Required action:
The lines below, beginning at the one that contains "(330, 437) = (627, 208): red plate -> none" and ending at the last, are to be retyped exactly.

Supplied material:
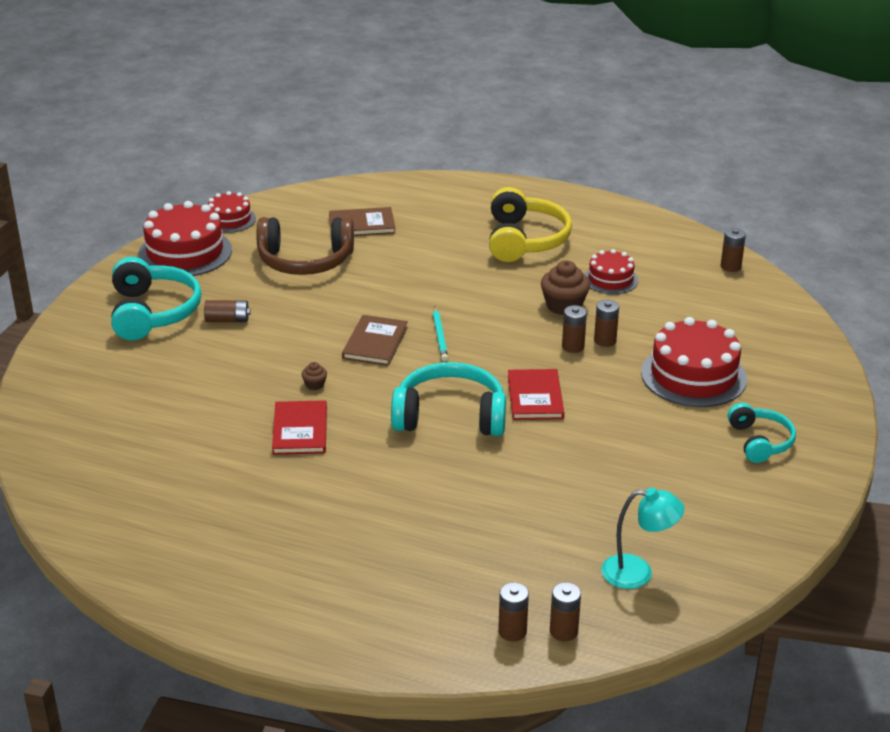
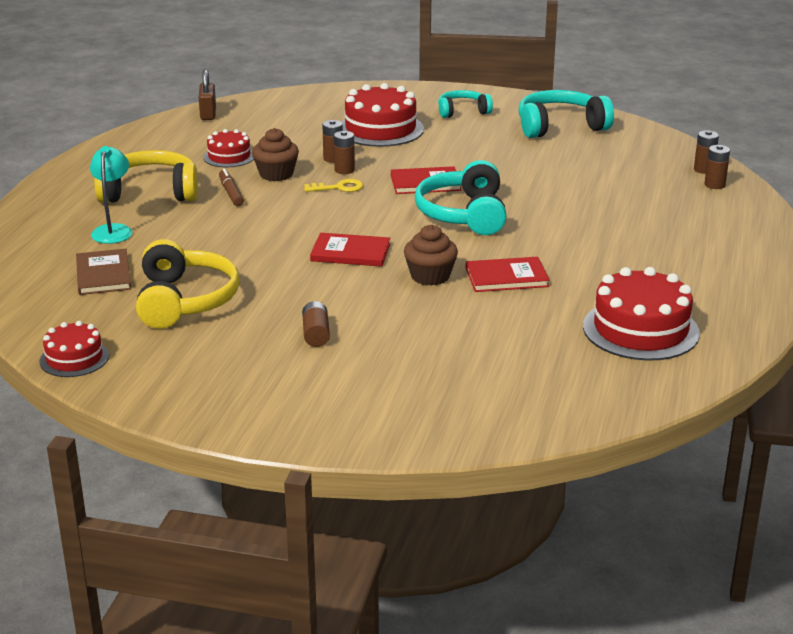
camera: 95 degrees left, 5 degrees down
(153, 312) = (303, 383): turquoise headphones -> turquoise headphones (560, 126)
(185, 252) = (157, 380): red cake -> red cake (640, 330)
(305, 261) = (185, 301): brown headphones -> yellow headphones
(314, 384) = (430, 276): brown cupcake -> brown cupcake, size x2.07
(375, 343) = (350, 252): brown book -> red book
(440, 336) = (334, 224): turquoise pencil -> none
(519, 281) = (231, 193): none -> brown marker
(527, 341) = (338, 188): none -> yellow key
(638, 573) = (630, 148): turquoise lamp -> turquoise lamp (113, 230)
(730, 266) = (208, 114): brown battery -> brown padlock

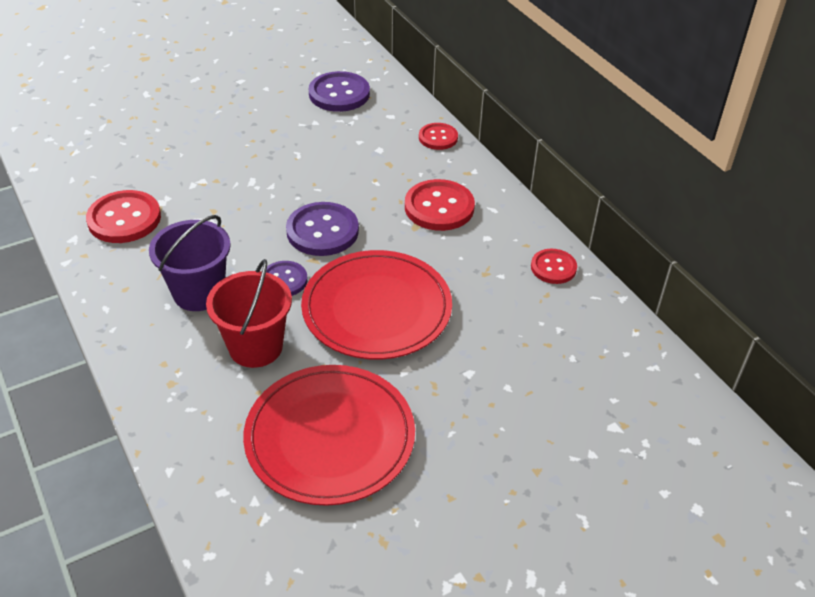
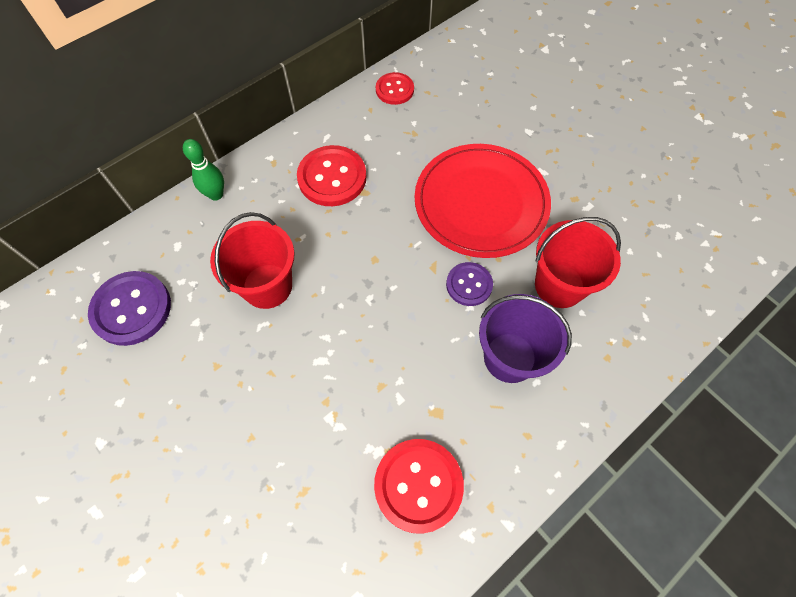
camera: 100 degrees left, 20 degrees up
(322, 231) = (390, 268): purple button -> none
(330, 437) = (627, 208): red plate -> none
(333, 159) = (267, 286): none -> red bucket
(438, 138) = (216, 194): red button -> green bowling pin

Task answer:
(330, 437) = (627, 208): red plate -> none
(333, 159) = (267, 286): none -> red bucket
(438, 138) = (216, 194): red button -> green bowling pin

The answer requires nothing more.